§ **Task brief**: Reproduce exactly, and only, the lines running from the start of the entries below to the line containing "ENC pin DT: D21 -> D22".

+ + +

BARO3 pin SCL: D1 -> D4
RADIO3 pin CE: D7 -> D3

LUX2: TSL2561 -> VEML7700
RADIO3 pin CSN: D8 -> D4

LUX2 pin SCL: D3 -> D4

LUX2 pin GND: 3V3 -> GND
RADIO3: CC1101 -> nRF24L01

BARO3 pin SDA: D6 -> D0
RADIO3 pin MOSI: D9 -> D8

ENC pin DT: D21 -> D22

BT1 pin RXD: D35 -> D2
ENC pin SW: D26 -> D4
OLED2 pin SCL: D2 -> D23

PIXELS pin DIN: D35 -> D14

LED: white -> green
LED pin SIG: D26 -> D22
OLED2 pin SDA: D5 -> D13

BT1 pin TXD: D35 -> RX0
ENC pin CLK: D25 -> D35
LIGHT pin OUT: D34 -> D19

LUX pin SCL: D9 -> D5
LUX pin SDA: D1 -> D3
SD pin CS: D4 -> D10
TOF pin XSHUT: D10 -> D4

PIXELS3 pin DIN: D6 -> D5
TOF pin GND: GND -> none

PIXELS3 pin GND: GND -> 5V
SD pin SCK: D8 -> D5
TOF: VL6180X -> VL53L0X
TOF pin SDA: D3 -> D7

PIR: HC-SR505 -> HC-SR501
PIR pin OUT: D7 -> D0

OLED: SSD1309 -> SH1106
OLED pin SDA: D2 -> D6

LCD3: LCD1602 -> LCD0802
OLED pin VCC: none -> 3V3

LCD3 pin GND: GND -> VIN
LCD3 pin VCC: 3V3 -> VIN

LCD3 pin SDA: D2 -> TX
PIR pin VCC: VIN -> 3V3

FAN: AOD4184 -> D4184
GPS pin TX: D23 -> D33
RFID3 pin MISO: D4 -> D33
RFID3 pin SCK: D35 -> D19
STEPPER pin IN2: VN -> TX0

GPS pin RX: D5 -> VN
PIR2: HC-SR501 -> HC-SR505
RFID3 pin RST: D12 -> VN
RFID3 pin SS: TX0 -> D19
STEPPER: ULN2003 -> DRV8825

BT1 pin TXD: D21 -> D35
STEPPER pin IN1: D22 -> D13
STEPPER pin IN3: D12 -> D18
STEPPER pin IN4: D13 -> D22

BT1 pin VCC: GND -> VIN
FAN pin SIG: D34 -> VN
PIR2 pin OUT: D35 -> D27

+ + +

§ **Result of this task**:
BARO3 pin SCL: D1 -> D4
RADIO3 pin CE: D7 -> D3

LUX2: TSL2561 -> VEML7700
RADIO3 pin CSN: D8 -> D4

LUX2 pin SCL: D3 -> D4

LUX2 pin GND: 3V3 -> GND
RADIO3: CC1101 -> nRF24L01

BARO3 pin SDA: D6 -> D0
RADIO3 pin MOSI: D9 -> D8

ENC pin DT: D21 -> D22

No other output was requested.